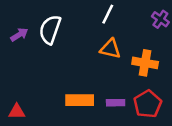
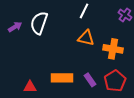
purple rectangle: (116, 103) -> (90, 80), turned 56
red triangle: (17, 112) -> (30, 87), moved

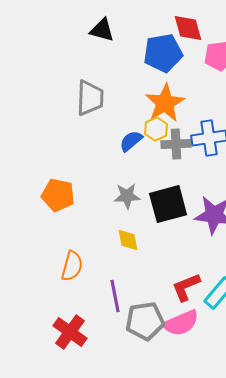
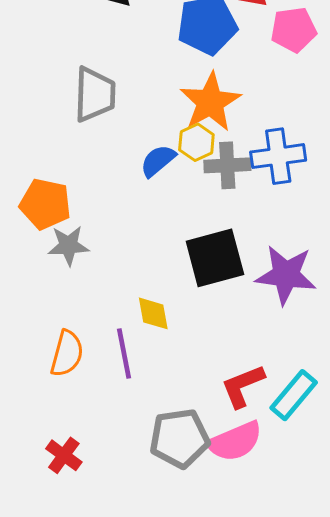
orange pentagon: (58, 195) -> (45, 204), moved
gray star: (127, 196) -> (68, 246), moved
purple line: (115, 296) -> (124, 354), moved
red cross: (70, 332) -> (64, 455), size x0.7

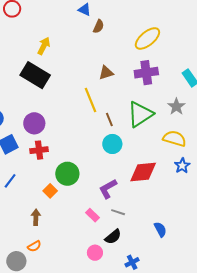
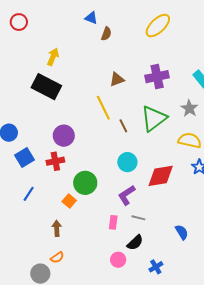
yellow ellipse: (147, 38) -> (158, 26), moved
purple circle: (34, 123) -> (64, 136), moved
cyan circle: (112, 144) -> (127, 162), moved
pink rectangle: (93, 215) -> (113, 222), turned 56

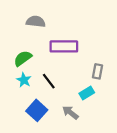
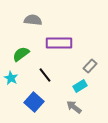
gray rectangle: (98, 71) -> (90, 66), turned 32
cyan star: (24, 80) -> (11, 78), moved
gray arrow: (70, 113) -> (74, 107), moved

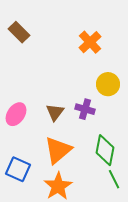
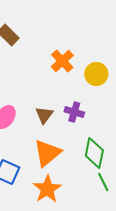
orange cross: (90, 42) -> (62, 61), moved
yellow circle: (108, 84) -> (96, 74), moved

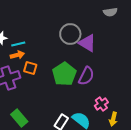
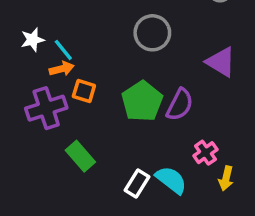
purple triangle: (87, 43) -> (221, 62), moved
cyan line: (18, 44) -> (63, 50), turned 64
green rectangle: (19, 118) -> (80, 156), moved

■ TASK ITEM
Exactly as written, repeat the lines of the material above from the first through the line holding "gray rectangle: (98, 71)", with both ends in the copy and no pictures.

■ RESPONSE
purple rectangle: (116, 103) -> (90, 80), turned 56
red triangle: (17, 112) -> (30, 87), moved

orange pentagon: (58, 195) -> (45, 204), moved
gray star: (127, 196) -> (68, 246), moved
purple line: (115, 296) -> (124, 354), moved
red cross: (70, 332) -> (64, 455), size x0.7

yellow ellipse: (147, 38) -> (158, 26), moved
purple circle: (34, 123) -> (64, 136), moved
cyan circle: (112, 144) -> (127, 162), moved
pink rectangle: (93, 215) -> (113, 222), turned 56

gray rectangle: (98, 71) -> (90, 66), turned 32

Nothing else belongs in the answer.